Requirement:
Reproduce only the data from the line containing "This is a 0.2" through the line containing "road 4 (residential): [(259,332),(343,450),(361,511)]", switching "longest first" to "shortest first" and keeping everything else the same.

Task data:
##########

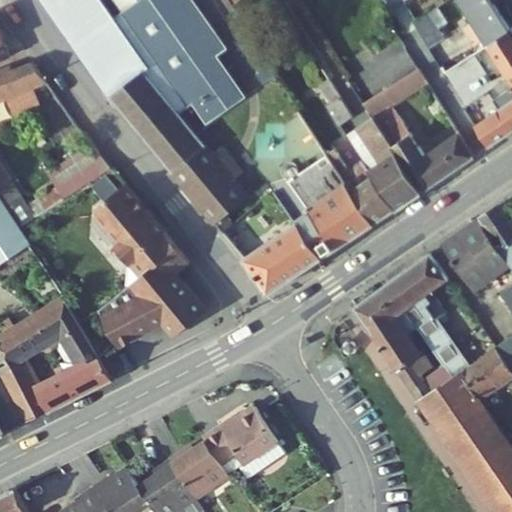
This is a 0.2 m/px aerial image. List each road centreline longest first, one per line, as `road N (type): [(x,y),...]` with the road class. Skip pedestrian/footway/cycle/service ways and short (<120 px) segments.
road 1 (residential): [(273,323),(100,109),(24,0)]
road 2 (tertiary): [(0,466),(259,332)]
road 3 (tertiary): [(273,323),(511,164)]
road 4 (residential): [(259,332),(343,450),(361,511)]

##########

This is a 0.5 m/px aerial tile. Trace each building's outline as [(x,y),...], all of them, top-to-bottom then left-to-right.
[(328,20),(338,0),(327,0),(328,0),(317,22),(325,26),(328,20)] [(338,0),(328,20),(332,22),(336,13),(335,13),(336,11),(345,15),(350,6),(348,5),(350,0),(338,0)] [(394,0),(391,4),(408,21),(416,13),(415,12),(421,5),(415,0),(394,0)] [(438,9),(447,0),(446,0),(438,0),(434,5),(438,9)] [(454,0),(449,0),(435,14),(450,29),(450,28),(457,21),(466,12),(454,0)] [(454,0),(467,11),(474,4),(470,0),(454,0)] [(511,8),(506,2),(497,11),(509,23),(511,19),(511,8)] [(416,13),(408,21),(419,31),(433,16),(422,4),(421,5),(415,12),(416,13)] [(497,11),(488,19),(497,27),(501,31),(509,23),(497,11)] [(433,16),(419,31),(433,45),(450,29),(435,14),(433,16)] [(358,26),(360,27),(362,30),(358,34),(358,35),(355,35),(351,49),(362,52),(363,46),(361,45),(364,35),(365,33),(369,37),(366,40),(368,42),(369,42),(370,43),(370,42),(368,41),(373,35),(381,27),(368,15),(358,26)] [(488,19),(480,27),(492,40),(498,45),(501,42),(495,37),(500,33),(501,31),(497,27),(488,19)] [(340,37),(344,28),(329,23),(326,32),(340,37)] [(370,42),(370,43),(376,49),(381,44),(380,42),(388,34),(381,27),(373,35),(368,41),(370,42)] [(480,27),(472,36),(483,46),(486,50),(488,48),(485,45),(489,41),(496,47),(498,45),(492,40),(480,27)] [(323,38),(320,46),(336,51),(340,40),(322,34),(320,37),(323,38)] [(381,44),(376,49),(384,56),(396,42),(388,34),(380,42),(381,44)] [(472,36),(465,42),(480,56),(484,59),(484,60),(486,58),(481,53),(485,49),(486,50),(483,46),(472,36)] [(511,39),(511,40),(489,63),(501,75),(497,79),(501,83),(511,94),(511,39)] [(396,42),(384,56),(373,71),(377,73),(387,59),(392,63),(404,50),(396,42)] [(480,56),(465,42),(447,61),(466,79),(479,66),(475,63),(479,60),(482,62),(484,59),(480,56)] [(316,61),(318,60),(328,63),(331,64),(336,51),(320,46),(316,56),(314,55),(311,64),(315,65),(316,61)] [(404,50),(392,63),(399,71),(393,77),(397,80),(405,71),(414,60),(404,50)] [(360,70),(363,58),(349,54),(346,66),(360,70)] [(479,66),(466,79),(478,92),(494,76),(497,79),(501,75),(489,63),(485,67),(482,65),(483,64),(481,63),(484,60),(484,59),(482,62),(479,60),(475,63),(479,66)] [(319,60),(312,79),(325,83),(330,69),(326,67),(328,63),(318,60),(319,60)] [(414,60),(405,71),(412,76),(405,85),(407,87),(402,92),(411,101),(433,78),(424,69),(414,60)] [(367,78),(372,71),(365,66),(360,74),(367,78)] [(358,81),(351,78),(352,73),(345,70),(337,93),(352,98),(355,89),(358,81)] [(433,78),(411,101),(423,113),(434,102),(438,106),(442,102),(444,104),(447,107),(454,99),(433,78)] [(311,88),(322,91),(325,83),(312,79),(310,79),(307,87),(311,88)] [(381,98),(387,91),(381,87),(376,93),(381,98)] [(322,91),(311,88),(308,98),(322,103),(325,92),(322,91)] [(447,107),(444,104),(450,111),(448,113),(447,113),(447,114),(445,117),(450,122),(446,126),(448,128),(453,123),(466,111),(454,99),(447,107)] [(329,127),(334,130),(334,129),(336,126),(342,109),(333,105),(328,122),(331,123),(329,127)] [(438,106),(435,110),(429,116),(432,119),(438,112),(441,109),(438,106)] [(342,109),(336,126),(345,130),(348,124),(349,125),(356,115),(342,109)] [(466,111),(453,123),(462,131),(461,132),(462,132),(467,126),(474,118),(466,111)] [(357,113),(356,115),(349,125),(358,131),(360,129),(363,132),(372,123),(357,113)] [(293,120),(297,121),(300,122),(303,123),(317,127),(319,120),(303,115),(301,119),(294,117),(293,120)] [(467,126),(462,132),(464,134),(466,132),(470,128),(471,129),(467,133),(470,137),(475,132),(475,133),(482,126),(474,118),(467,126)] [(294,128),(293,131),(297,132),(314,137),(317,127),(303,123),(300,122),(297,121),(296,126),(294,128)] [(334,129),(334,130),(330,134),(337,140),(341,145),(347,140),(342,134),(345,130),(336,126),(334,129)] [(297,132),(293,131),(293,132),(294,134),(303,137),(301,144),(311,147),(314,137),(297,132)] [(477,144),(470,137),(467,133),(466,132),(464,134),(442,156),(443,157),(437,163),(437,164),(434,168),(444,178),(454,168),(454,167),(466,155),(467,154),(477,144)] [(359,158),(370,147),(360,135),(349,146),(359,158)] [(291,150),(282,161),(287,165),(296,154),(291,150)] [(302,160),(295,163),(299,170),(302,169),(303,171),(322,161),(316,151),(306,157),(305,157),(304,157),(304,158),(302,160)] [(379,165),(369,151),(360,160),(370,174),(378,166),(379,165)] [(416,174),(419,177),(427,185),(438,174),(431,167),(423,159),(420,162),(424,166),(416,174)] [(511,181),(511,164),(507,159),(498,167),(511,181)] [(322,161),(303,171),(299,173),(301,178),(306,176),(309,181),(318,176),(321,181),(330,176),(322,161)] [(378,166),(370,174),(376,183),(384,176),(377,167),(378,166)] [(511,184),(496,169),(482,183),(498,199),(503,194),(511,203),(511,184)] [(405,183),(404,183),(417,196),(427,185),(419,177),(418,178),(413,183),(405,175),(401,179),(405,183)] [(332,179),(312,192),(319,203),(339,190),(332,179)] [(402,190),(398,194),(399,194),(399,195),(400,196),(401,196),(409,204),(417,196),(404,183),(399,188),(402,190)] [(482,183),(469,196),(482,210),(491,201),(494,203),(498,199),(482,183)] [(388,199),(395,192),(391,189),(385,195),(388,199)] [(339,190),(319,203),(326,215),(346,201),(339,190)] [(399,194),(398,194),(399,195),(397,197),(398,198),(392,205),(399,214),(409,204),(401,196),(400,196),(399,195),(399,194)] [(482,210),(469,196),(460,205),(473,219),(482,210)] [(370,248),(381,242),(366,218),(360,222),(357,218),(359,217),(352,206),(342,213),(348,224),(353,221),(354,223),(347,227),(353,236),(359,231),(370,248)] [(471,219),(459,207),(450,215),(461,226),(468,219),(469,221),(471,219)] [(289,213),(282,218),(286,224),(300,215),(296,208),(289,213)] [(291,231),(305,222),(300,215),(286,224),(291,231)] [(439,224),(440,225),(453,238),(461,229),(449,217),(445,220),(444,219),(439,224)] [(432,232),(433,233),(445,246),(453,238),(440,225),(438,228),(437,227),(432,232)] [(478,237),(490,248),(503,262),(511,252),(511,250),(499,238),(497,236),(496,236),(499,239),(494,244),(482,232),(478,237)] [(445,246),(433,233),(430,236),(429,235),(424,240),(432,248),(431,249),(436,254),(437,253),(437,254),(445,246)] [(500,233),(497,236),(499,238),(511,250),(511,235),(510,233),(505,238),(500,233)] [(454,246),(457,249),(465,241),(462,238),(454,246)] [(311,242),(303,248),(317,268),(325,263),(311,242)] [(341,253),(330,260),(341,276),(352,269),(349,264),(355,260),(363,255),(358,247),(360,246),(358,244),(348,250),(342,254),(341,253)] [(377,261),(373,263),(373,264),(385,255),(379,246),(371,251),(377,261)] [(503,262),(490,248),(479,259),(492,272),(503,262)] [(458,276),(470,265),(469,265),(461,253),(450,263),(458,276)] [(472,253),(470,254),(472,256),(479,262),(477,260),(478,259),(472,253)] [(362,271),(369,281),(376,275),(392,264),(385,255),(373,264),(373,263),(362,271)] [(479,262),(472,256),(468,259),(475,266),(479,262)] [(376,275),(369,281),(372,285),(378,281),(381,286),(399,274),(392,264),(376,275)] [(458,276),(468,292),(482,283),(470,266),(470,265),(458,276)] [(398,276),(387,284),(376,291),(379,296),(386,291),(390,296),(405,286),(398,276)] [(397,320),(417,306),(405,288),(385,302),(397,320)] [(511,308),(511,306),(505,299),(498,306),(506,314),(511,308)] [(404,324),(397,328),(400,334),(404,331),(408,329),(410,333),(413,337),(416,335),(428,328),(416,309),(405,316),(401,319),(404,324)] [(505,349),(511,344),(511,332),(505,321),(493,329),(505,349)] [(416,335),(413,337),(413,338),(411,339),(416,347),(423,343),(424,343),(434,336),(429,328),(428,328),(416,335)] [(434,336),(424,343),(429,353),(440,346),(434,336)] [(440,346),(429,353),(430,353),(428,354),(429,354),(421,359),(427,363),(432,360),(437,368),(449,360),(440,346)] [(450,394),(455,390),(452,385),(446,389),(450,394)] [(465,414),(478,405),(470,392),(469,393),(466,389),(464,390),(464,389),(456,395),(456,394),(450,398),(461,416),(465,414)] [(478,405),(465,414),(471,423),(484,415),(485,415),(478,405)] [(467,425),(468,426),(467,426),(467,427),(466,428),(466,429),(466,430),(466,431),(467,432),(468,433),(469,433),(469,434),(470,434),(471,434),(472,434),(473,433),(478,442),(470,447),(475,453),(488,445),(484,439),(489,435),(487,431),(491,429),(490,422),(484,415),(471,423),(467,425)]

##########

Exercise answer:
This is a 0.2 m/px aerial image. List each road centreline shortest first, one per line, as `road N (type): [(x,y),...]` with the road class. Skip pedestrian/footway/cycle/service ways and short (<120 px) segments.
road 1 (residential): [(273,323),(100,109),(24,0)]
road 2 (tertiary): [(0,466),(259,332)]
road 3 (tertiary): [(273,323),(511,164)]
road 4 (residential): [(259,332),(343,450),(361,511)]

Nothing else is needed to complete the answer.